Dataset items
┏━━
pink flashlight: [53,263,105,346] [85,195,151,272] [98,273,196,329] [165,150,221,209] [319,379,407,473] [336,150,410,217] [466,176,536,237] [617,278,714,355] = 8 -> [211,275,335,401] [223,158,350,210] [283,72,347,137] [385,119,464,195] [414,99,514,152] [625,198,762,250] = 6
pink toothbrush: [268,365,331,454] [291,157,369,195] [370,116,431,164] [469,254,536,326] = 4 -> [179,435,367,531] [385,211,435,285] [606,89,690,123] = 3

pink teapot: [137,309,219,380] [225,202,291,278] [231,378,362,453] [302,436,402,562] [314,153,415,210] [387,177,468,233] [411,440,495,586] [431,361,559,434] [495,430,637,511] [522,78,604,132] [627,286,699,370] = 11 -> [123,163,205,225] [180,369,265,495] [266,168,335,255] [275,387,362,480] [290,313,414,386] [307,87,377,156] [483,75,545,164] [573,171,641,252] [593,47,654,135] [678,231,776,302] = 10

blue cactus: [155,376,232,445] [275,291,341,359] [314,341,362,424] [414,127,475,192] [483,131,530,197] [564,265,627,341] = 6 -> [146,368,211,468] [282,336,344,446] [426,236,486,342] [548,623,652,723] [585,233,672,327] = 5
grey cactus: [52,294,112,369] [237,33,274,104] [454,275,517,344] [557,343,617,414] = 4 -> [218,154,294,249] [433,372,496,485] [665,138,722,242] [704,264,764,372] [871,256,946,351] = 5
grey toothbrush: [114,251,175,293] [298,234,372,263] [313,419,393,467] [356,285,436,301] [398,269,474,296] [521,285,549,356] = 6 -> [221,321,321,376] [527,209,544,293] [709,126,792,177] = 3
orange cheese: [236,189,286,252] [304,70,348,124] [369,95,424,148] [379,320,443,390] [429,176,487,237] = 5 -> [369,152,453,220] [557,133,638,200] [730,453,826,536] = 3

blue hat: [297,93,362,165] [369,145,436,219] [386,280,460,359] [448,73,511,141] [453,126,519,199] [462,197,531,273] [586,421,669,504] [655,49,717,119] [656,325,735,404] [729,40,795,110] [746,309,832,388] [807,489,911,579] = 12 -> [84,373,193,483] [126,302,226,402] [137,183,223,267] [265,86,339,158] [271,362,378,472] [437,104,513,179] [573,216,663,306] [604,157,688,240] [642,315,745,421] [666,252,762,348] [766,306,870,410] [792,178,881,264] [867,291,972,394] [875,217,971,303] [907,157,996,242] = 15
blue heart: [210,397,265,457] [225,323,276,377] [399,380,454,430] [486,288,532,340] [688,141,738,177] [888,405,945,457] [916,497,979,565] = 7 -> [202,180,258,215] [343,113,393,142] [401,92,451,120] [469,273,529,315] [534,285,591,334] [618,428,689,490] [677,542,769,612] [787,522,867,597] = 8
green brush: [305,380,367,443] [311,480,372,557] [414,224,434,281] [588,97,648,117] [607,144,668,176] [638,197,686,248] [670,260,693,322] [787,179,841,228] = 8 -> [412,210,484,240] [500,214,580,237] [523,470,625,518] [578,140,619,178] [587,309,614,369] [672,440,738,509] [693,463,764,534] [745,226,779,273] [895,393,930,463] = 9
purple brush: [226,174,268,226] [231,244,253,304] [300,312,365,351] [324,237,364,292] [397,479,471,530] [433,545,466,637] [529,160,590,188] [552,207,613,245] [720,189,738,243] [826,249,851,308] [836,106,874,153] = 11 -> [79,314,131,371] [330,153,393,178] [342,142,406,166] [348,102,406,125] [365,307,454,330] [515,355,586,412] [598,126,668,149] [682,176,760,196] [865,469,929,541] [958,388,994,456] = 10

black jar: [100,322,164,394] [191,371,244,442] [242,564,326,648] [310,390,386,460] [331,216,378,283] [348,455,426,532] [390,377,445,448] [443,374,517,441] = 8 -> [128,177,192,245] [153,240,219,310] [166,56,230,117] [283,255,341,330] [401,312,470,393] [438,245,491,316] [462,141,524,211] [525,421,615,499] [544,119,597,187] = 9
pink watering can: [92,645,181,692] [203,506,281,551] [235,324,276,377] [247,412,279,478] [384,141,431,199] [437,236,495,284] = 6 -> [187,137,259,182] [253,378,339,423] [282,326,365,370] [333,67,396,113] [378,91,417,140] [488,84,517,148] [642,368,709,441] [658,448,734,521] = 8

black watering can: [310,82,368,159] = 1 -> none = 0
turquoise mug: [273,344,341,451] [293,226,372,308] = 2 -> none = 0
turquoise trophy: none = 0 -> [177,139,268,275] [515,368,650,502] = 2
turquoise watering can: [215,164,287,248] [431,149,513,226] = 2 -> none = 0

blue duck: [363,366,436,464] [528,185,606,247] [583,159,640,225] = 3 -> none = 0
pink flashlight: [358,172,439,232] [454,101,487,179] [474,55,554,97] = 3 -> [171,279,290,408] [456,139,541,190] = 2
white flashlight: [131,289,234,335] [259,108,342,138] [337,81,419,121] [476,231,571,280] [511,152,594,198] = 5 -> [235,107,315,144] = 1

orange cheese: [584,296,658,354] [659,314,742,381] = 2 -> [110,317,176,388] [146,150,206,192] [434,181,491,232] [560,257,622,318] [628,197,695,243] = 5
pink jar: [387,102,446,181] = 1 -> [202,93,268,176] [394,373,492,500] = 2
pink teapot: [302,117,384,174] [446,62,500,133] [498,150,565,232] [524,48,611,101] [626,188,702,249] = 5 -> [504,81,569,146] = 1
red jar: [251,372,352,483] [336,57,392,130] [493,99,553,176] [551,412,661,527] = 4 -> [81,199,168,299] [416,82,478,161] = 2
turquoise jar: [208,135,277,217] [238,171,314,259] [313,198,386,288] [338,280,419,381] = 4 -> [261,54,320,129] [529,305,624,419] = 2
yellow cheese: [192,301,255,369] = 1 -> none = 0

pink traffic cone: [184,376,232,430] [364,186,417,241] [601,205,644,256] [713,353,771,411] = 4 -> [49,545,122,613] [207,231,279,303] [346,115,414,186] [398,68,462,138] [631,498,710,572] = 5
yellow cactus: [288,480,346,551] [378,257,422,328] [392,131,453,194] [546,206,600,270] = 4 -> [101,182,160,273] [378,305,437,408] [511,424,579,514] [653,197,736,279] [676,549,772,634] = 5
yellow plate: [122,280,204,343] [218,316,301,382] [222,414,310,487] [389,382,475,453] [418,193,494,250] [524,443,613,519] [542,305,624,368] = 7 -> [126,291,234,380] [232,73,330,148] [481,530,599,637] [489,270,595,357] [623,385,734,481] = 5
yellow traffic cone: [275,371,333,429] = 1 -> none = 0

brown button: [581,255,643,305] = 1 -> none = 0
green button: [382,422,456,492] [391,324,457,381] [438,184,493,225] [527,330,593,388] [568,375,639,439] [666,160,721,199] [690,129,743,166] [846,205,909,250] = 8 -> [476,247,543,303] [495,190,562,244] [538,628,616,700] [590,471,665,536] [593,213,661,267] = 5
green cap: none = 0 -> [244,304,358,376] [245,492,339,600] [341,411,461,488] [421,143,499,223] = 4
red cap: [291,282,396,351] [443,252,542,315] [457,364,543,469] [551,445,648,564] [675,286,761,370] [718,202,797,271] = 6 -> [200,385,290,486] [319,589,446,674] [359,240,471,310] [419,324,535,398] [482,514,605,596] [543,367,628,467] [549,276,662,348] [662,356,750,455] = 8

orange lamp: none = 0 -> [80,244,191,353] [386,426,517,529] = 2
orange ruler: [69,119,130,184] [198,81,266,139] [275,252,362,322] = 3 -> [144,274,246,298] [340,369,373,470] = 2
┗━━
> _What you have to do_
Starting at the line above that holds "grey cactus: [52,294,112,369]" and ending at the line that holds "blue hat: [297,93,362,165]", transcribe each line exactly and include no other lines.

> _Solution for this exercise_
grey cactus: [52,294,112,369] [237,33,274,104] [454,275,517,344] [557,343,617,414] = 4 -> [218,154,294,249] [433,372,496,485] [665,138,722,242] [704,264,764,372] [871,256,946,351] = 5
grey toothbrush: [114,251,175,293] [298,234,372,263] [313,419,393,467] [356,285,436,301] [398,269,474,296] [521,285,549,356] = 6 -> [221,321,321,376] [527,209,544,293] [709,126,792,177] = 3
orange cheese: [236,189,286,252] [304,70,348,124] [369,95,424,148] [379,320,443,390] [429,176,487,237] = 5 -> [369,152,453,220] [557,133,638,200] [730,453,826,536] = 3

blue hat: [297,93,362,165] [369,145,436,219] [386,280,460,359] [448,73,511,141] [453,126,519,199] [462,197,531,273] [586,421,669,504] [655,49,717,119] [656,325,735,404] [729,40,795,110] [746,309,832,388] [807,489,911,579] = 12 -> [84,373,193,483] [126,302,226,402] [137,183,223,267] [265,86,339,158] [271,362,378,472] [437,104,513,179] [573,216,663,306] [604,157,688,240] [642,315,745,421] [666,252,762,348] [766,306,870,410] [792,178,881,264] [867,291,972,394] [875,217,971,303] [907,157,996,242] = 15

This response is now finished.